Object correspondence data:
┌────────

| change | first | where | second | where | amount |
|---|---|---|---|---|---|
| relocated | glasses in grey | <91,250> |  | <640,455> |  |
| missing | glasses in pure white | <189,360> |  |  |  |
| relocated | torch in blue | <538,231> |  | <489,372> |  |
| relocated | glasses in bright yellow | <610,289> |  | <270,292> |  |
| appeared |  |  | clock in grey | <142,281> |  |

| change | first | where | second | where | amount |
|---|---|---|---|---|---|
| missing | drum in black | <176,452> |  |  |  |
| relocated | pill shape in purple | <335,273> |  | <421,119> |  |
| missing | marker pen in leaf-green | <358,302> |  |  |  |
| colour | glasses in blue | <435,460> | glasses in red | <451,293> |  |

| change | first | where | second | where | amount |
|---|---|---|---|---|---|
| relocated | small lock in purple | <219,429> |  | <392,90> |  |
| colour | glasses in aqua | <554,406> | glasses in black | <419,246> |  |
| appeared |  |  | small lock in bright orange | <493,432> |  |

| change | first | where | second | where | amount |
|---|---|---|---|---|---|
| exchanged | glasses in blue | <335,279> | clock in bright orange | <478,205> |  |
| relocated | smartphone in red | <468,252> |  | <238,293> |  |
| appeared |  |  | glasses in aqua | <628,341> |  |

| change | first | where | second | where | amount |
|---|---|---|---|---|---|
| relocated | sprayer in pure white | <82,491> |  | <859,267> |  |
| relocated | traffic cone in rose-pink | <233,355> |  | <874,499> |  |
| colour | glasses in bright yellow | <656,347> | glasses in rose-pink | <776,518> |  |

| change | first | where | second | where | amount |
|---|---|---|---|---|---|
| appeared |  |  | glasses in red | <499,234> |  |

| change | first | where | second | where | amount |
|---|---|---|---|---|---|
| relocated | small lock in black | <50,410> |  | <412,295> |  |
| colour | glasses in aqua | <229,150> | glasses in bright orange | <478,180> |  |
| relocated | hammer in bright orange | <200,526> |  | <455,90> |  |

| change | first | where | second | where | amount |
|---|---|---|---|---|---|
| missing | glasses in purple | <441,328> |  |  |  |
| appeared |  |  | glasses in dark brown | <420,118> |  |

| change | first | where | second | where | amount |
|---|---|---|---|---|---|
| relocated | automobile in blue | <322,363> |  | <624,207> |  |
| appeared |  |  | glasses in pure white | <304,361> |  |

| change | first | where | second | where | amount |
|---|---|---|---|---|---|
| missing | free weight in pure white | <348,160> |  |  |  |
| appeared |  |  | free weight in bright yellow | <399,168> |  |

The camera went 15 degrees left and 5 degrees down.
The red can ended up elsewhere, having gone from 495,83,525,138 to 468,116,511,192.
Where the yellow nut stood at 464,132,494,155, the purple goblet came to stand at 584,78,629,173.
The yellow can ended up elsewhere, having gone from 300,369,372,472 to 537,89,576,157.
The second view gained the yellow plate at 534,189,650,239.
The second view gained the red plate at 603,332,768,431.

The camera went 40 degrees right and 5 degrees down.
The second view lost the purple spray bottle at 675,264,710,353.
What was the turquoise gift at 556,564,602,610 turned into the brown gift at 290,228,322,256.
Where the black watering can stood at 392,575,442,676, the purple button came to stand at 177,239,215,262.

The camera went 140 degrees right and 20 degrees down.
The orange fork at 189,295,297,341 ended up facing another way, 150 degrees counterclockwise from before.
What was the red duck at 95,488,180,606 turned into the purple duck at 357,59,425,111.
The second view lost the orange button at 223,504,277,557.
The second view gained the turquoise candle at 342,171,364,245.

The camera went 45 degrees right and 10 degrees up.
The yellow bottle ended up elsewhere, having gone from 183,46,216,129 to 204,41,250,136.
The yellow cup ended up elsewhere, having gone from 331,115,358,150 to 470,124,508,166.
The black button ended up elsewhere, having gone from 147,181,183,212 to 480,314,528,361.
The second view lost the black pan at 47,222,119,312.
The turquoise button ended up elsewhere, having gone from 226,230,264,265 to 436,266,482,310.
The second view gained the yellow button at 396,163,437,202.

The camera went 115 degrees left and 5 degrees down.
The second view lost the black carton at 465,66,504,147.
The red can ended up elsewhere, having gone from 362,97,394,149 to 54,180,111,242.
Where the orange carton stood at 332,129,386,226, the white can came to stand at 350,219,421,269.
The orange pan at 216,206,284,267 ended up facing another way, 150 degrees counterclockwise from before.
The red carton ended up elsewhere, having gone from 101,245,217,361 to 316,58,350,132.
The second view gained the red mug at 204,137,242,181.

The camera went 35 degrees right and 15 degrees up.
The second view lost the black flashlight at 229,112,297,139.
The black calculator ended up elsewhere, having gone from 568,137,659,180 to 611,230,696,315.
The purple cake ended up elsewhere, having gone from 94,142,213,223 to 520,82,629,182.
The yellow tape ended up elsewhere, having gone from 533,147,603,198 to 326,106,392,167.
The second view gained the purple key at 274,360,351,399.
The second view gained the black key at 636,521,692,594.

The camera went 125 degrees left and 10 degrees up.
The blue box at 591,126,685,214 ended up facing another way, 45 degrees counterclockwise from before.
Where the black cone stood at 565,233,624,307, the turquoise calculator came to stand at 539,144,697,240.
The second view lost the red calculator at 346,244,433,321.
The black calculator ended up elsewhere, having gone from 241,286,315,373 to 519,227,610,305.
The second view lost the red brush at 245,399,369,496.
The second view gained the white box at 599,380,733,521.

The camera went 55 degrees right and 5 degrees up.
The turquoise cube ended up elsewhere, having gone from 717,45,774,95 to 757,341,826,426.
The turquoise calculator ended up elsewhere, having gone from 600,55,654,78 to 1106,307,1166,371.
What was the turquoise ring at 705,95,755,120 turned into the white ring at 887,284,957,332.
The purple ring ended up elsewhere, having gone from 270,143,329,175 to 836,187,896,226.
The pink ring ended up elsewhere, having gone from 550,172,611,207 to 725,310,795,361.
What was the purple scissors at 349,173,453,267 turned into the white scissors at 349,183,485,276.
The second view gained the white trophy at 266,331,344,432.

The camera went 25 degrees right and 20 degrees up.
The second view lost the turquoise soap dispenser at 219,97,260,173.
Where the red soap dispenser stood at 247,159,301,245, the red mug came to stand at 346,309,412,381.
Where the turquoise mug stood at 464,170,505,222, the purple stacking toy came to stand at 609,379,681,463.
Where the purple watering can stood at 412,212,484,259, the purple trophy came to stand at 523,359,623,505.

└────────

**Work request**: Could you set down each entry above word for word?

**Answer below**:
| change | first | where | second | where | amount |
|---|---|---|---|---|---|
| relocated | glasses in grey | <91,250> |  | <640,455> |  |
| missing | glasses in pure white | <189,360> |  |  |  |
| relocated | torch in blue | <538,231> |  | <489,372> |  |
| relocated | glasses in bright yellow | <610,289> |  | <270,292> |  |
| appeared |  |  | clock in grey | <142,281> |  |

| change | first | where | second | where | amount |
|---|---|---|---|---|---|
| missing | drum in black | <176,452> |  |  |  |
| relocated | pill shape in purple | <335,273> |  | <421,119> |  |
| missing | marker pen in leaf-green | <358,302> |  |  |  |
| colour | glasses in blue | <435,460> | glasses in red | <451,293> |  |

| change | first | where | second | where | amount |
|---|---|---|---|---|---|
| relocated | small lock in purple | <219,429> |  | <392,90> |  |
| colour | glasses in aqua | <554,406> | glasses in black | <419,246> |  |
| appeared |  |  | small lock in bright orange | <493,432> |  |

| change | first | where | second | where | amount |
|---|---|---|---|---|---|
| exchanged | glasses in blue | <335,279> | clock in bright orange | <478,205> |  |
| relocated | smartphone in red | <468,252> |  | <238,293> |  |
| appeared |  |  | glasses in aqua | <628,341> |  |

| change | first | where | second | where | amount |
|---|---|---|---|---|---|
| relocated | sprayer in pure white | <82,491> |  | <859,267> |  |
| relocated | traffic cone in rose-pink | <233,355> |  | <874,499> |  |
| colour | glasses in bright yellow | <656,347> | glasses in rose-pink | <776,518> |  |

| change | first | where | second | where | amount |
|---|---|---|---|---|---|
| appeared |  |  | glasses in red | <499,234> |  |

| change | first | where | second | where | amount |
|---|---|---|---|---|---|
| relocated | small lock in black | <50,410> |  | <412,295> |  |
| colour | glasses in aqua | <229,150> | glasses in bright orange | <478,180> |  |
| relocated | hammer in bright orange | <200,526> |  | <455,90> |  |

| change | first | where | second | where | amount |
|---|---|---|---|---|---|
| missing | glasses in purple | <441,328> |  |  |  |
| appeared |  |  | glasses in dark brown | <420,118> |  |

| change | first | where | second | where | amount |
|---|---|---|---|---|---|
| relocated | automobile in blue | <322,363> |  | <624,207> |  |
| appeared |  |  | glasses in pure white | <304,361> |  |

| change | first | where | second | where | amount |
|---|---|---|---|---|---|
| missing | free weight in pure white | <348,160> |  |  |  |
| appeared |  |  | free weight in bright yellow | <399,168> |  |

The camera went 15 degrees left and 5 degrees down.
The red can ended up elsewhere, having gone from 495,83,525,138 to 468,116,511,192.
Where the yellow nut stood at 464,132,494,155, the purple goblet came to stand at 584,78,629,173.
The yellow can ended up elsewhere, having gone from 300,369,372,472 to 537,89,576,157.
The second view gained the yellow plate at 534,189,650,239.
The second view gained the red plate at 603,332,768,431.

The camera went 40 degrees right and 5 degrees down.
The second view lost the purple spray bottle at 675,264,710,353.
What was the turquoise gift at 556,564,602,610 turned into the brown gift at 290,228,322,256.
Where the black watering can stood at 392,575,442,676, the purple button came to stand at 177,239,215,262.

The camera went 140 degrees right and 20 degrees down.
The orange fork at 189,295,297,341 ended up facing another way, 150 degrees counterclockwise from before.
What was the red duck at 95,488,180,606 turned into the purple duck at 357,59,425,111.
The second view lost the orange button at 223,504,277,557.
The second view gained the turquoise candle at 342,171,364,245.

The camera went 45 degrees right and 10 degrees up.
The yellow bottle ended up elsewhere, having gone from 183,46,216,129 to 204,41,250,136.
The yellow cup ended up elsewhere, having gone from 331,115,358,150 to 470,124,508,166.
The black button ended up elsewhere, having gone from 147,181,183,212 to 480,314,528,361.
The second view lost the black pan at 47,222,119,312.
The turquoise button ended up elsewhere, having gone from 226,230,264,265 to 436,266,482,310.
The second view gained the yellow button at 396,163,437,202.

The camera went 115 degrees left and 5 degrees down.
The second view lost the black carton at 465,66,504,147.
The red can ended up elsewhere, having gone from 362,97,394,149 to 54,180,111,242.
Where the orange carton stood at 332,129,386,226, the white can came to stand at 350,219,421,269.
The orange pan at 216,206,284,267 ended up facing another way, 150 degrees counterclockwise from before.
The red carton ended up elsewhere, having gone from 101,245,217,361 to 316,58,350,132.
The second view gained the red mug at 204,137,242,181.

The camera went 35 degrees right and 15 degrees up.
The second view lost the black flashlight at 229,112,297,139.
The black calculator ended up elsewhere, having gone from 568,137,659,180 to 611,230,696,315.
The purple cake ended up elsewhere, having gone from 94,142,213,223 to 520,82,629,182.
The yellow tape ended up elsewhere, having gone from 533,147,603,198 to 326,106,392,167.
The second view gained the purple key at 274,360,351,399.
The second view gained the black key at 636,521,692,594.

The camera went 125 degrees left and 10 degrees up.
The blue box at 591,126,685,214 ended up facing another way, 45 degrees counterclockwise from before.
Where the black cone stood at 565,233,624,307, the turquoise calculator came to stand at 539,144,697,240.
The second view lost the red calculator at 346,244,433,321.
The black calculator ended up elsewhere, having gone from 241,286,315,373 to 519,227,610,305.
The second view lost the red brush at 245,399,369,496.
The second view gained the white box at 599,380,733,521.

The camera went 55 degrees right and 5 degrees up.
The turquoise cube ended up elsewhere, having gone from 717,45,774,95 to 757,341,826,426.
The turquoise calculator ended up elsewhere, having gone from 600,55,654,78 to 1106,307,1166,371.
What was the turquoise ring at 705,95,755,120 turned into the white ring at 887,284,957,332.
The purple ring ended up elsewhere, having gone from 270,143,329,175 to 836,187,896,226.
The pink ring ended up elsewhere, having gone from 550,172,611,207 to 725,310,795,361.
What was the purple scissors at 349,173,453,267 turned into the white scissors at 349,183,485,276.
The second view gained the white trophy at 266,331,344,432.

The camera went 25 degrees right and 20 degrees up.
The second view lost the turquoise soap dispenser at 219,97,260,173.
Where the red soap dispenser stood at 247,159,301,245, the red mug came to stand at 346,309,412,381.
Where the turquoise mug stood at 464,170,505,222, the purple stacking toy came to stand at 609,379,681,463.
Where the purple watering can stood at 412,212,484,259, the purple trophy came to stand at 523,359,623,505.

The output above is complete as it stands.